Object state change records:
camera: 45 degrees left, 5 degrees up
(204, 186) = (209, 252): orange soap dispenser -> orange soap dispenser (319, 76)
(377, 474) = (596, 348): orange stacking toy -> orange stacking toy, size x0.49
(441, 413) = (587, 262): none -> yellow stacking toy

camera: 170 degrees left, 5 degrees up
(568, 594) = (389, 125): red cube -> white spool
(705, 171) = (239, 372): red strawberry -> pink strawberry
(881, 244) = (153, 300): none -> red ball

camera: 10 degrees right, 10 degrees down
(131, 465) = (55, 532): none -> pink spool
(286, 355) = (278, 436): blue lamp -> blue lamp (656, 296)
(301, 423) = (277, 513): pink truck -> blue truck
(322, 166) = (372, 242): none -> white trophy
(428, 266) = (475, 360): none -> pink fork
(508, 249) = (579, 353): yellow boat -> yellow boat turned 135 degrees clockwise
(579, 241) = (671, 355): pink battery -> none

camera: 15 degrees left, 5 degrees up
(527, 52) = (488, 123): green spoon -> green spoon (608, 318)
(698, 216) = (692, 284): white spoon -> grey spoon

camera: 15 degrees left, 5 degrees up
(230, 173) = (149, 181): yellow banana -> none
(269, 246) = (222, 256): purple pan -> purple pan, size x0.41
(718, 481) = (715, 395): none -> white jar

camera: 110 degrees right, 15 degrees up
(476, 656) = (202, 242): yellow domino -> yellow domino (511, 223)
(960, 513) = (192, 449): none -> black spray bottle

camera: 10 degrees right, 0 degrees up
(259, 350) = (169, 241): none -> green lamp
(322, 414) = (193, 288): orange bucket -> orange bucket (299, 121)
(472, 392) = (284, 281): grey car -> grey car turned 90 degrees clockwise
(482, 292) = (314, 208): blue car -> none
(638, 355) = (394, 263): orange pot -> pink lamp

Task prompt → Retype exactly the lines from the first line of the records above through the line containing "(131, 465) = (55, 532): none -> pink spool", both included, and nothing else.

Solution for this task →
camera: 45 degrees left, 5 degrees up
(204, 186) = (209, 252): orange soap dispenser -> orange soap dispenser (319, 76)
(377, 474) = (596, 348): orange stacking toy -> orange stacking toy, size x0.49
(441, 413) = (587, 262): none -> yellow stacking toy

camera: 170 degrees left, 5 degrees up
(568, 594) = (389, 125): red cube -> white spool
(705, 171) = (239, 372): red strawberry -> pink strawberry
(881, 244) = (153, 300): none -> red ball

camera: 10 degrees right, 10 degrees down
(131, 465) = (55, 532): none -> pink spool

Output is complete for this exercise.